**WHAT TO PRODUCE:** Could you print the stretch of lines below from the one with "gray star: (287, 96) -> (261, 74), moved" through the one with "pink arrow: (196, 264)", exactly as they stand and without any pictures?

**DATA SUPPLIED:**
==*==
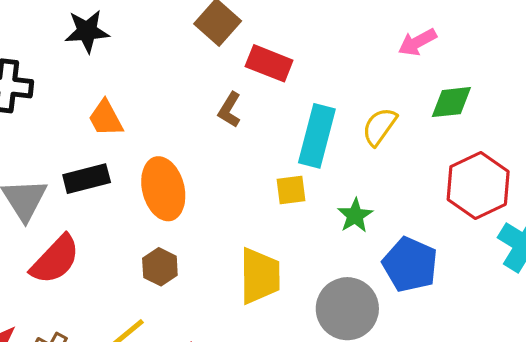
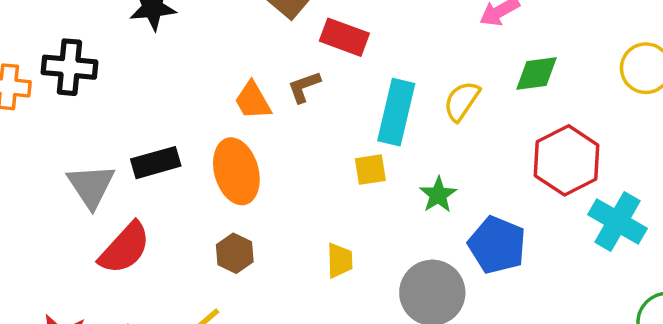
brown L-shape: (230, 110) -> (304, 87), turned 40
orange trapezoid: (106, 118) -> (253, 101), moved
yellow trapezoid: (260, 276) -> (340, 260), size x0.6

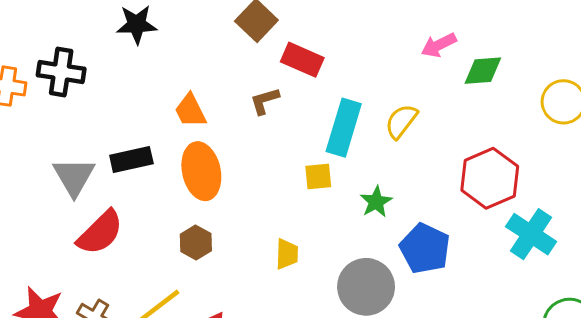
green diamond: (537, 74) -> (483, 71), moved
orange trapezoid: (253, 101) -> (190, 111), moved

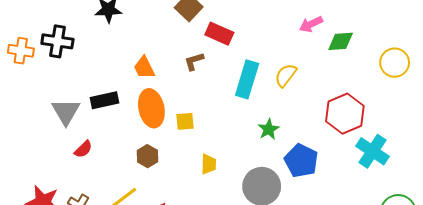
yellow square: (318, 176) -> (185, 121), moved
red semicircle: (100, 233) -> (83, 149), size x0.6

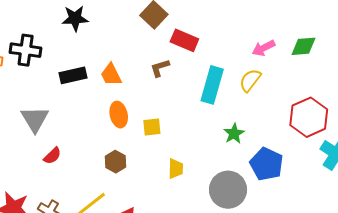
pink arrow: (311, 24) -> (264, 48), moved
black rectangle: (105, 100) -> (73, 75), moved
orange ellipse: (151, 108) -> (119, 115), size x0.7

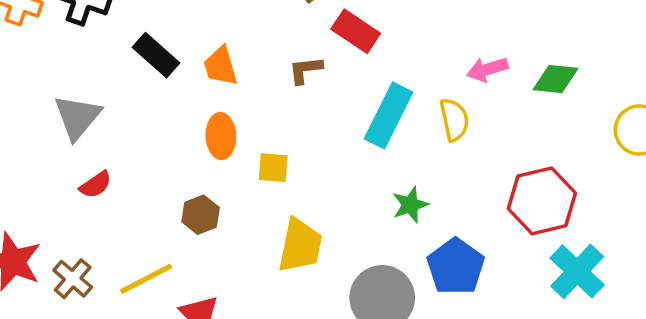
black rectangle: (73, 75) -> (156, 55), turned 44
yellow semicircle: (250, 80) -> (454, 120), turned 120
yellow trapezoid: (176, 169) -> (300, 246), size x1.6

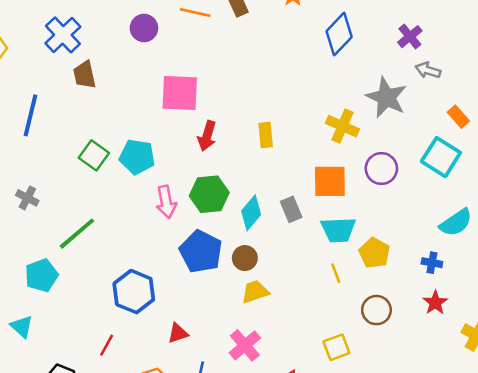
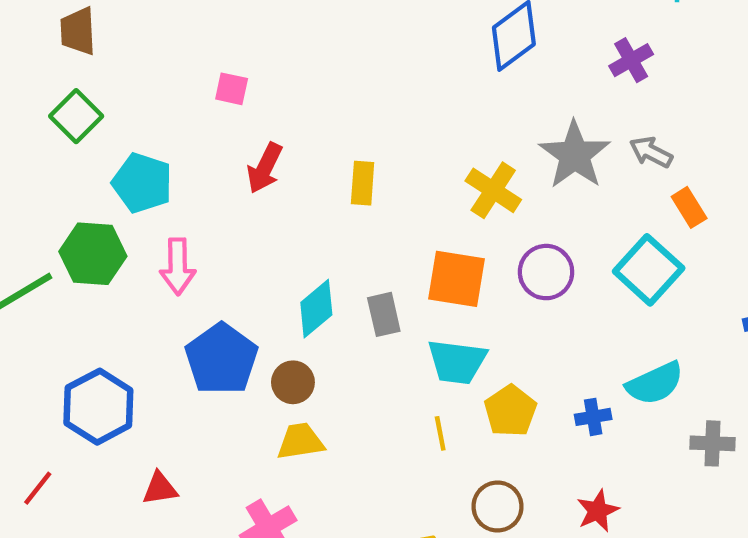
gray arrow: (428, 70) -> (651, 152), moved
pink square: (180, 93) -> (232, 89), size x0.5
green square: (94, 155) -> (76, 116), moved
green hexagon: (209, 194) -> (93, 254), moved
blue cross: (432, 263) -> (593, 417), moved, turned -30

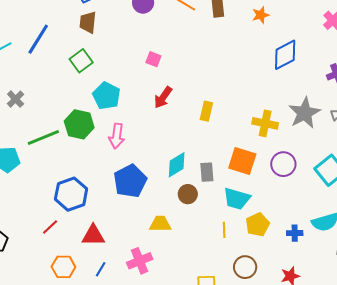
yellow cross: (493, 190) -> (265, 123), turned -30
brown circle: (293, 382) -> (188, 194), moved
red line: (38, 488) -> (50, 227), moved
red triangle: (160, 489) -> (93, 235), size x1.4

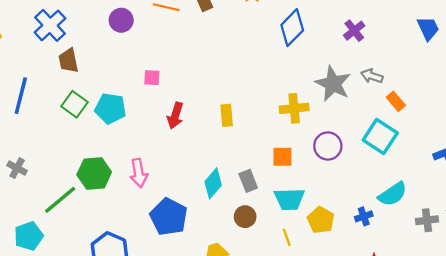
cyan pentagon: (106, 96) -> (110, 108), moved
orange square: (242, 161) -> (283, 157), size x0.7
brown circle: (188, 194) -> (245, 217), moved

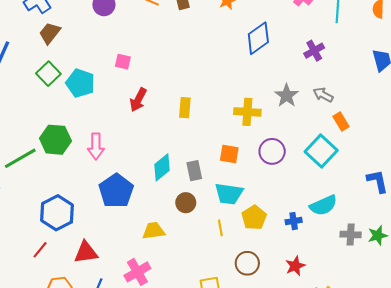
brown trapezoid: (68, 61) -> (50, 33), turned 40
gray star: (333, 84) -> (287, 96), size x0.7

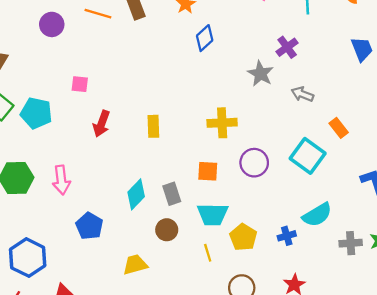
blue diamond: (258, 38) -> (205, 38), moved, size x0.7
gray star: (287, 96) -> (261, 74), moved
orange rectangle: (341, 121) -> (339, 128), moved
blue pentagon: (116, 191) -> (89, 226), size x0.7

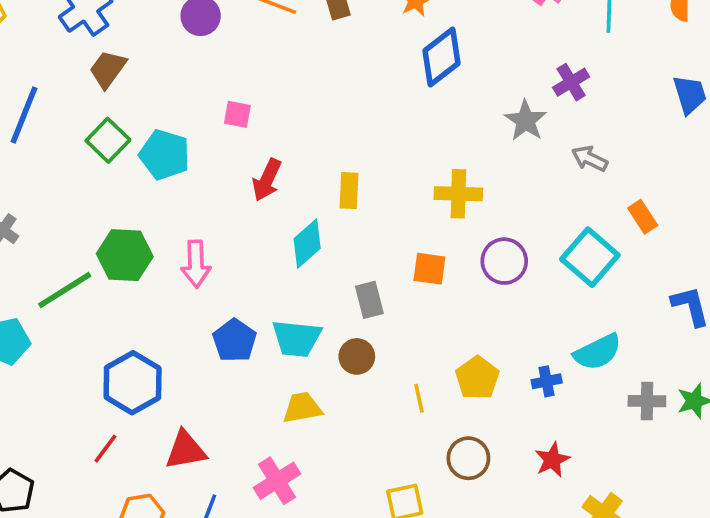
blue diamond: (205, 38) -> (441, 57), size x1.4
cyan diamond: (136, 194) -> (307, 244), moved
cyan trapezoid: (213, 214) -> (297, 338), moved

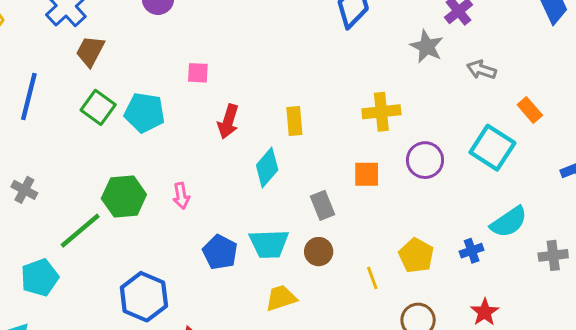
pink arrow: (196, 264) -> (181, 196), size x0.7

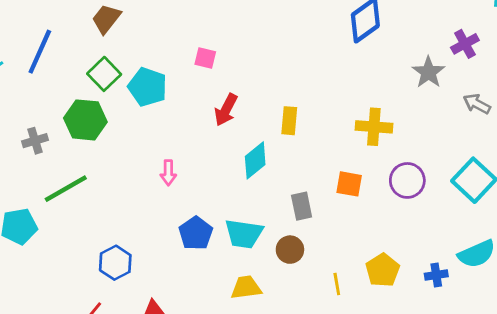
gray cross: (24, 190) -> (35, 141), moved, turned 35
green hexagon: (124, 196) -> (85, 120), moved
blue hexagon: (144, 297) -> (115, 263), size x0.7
==*==
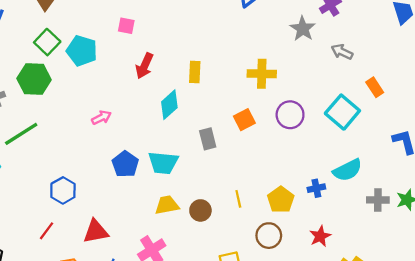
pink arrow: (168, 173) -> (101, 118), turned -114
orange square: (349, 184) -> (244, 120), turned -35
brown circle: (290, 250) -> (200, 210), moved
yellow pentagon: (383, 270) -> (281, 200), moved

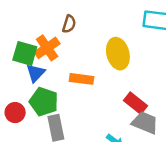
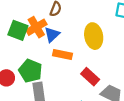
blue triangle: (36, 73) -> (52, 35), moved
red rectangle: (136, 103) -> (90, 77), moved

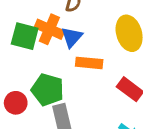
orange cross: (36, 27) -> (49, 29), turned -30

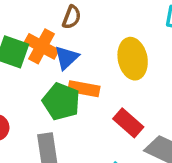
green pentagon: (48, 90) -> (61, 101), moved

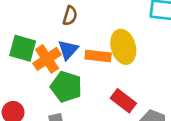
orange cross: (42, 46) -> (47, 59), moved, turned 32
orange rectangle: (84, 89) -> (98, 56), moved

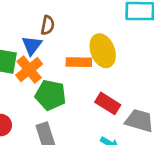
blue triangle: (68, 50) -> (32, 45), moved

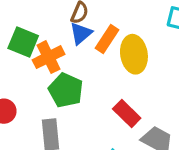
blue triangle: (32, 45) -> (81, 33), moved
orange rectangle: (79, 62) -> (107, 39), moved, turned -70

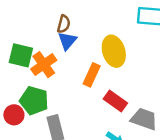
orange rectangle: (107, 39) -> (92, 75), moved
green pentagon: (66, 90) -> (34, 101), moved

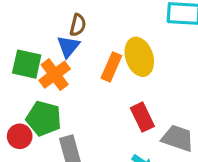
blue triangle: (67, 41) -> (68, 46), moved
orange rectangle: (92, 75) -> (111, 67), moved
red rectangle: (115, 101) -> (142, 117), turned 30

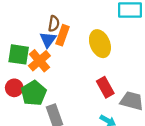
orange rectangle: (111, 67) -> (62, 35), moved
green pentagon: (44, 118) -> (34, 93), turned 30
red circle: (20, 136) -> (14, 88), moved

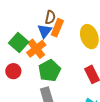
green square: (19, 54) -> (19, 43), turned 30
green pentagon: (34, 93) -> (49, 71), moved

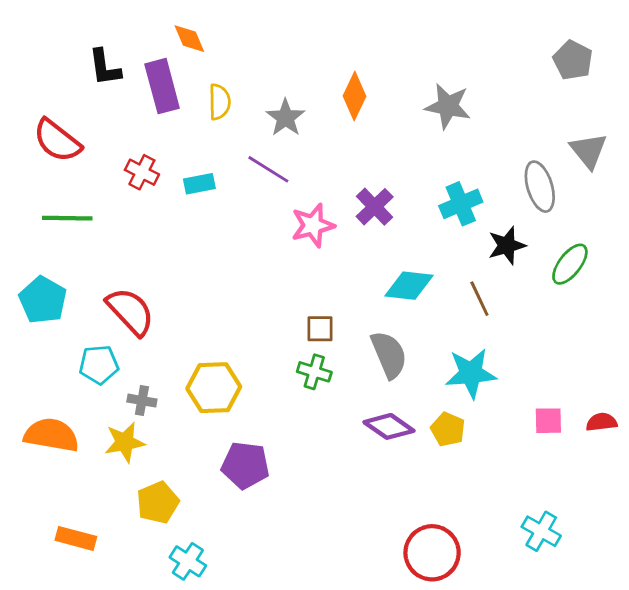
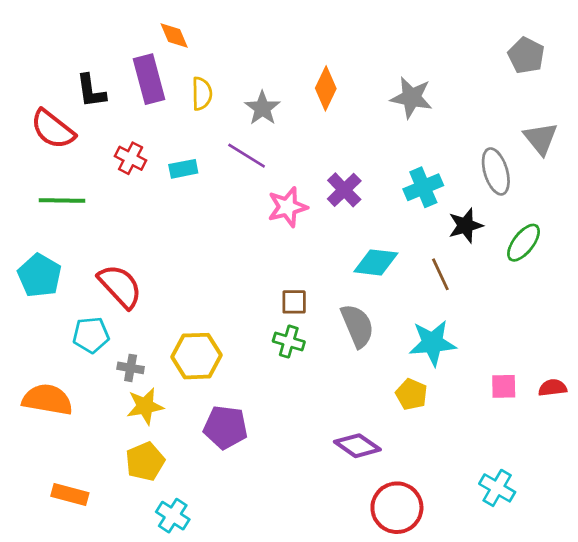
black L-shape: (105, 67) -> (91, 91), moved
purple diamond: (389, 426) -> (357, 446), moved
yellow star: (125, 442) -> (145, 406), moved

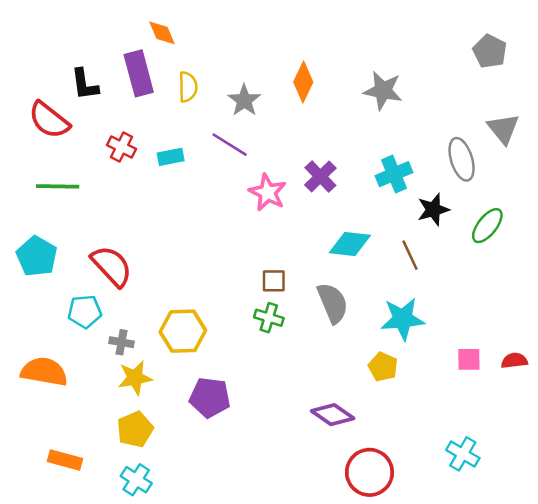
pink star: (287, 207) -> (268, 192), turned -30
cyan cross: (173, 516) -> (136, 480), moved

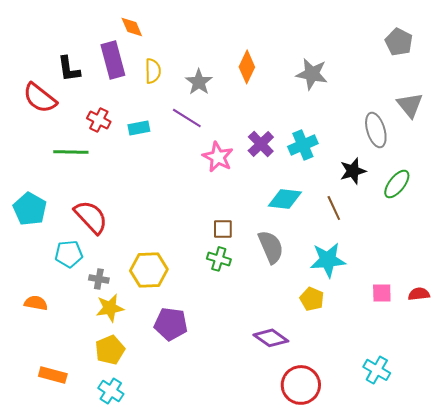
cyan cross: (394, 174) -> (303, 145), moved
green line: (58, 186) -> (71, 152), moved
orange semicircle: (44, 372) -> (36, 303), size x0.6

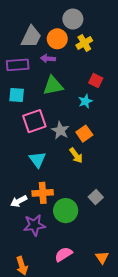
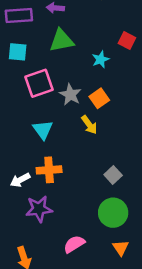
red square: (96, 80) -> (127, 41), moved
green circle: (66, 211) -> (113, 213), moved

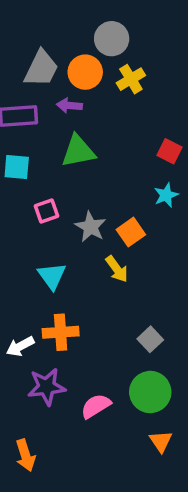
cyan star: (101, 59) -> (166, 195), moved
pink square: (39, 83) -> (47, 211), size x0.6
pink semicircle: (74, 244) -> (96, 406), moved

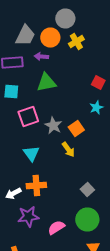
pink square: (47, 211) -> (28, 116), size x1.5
==*==
**RESPONSE:**
gray star: (287, 96) -> (261, 74), moved
orange rectangle: (341, 121) -> (339, 128), moved
blue pentagon: (116, 191) -> (89, 226), size x0.7

blue diamond: (205, 38) -> (441, 57), size x1.4
cyan diamond: (136, 194) -> (307, 244), moved
cyan trapezoid: (213, 214) -> (297, 338), moved

pink arrow: (196, 264) -> (181, 196), size x0.7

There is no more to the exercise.